(Input data Opens)

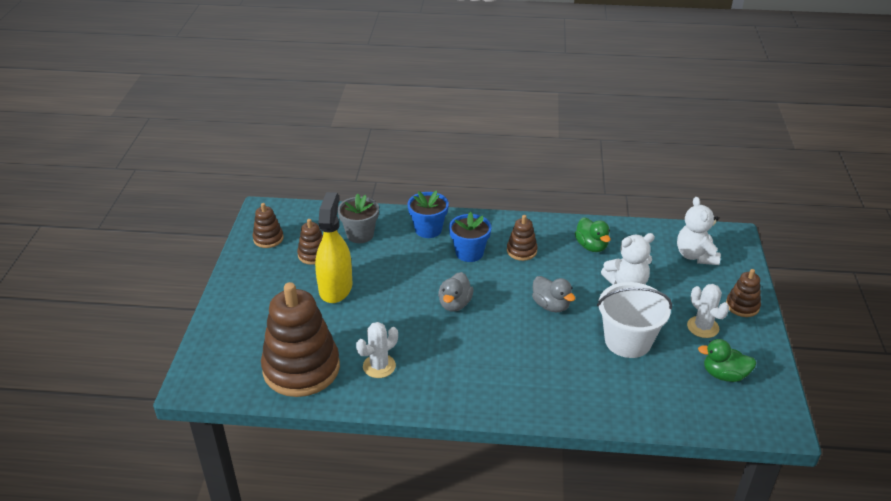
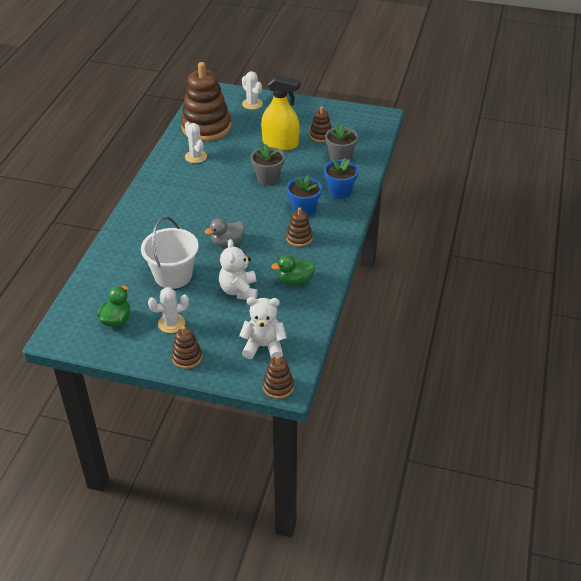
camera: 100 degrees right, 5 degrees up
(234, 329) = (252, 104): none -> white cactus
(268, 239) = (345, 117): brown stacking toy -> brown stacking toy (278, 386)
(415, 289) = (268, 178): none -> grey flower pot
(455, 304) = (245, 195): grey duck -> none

(Input data Closes)

> _About this exercise_: Write out an exact transcription of the line with "(234, 329) = (252, 104): none -> white cactus" and of each line after it; stop at the end of the records.

> _Answer_:
(234, 329) = (252, 104): none -> white cactus
(268, 239) = (345, 117): brown stacking toy -> brown stacking toy (278, 386)
(415, 289) = (268, 178): none -> grey flower pot
(455, 304) = (245, 195): grey duck -> none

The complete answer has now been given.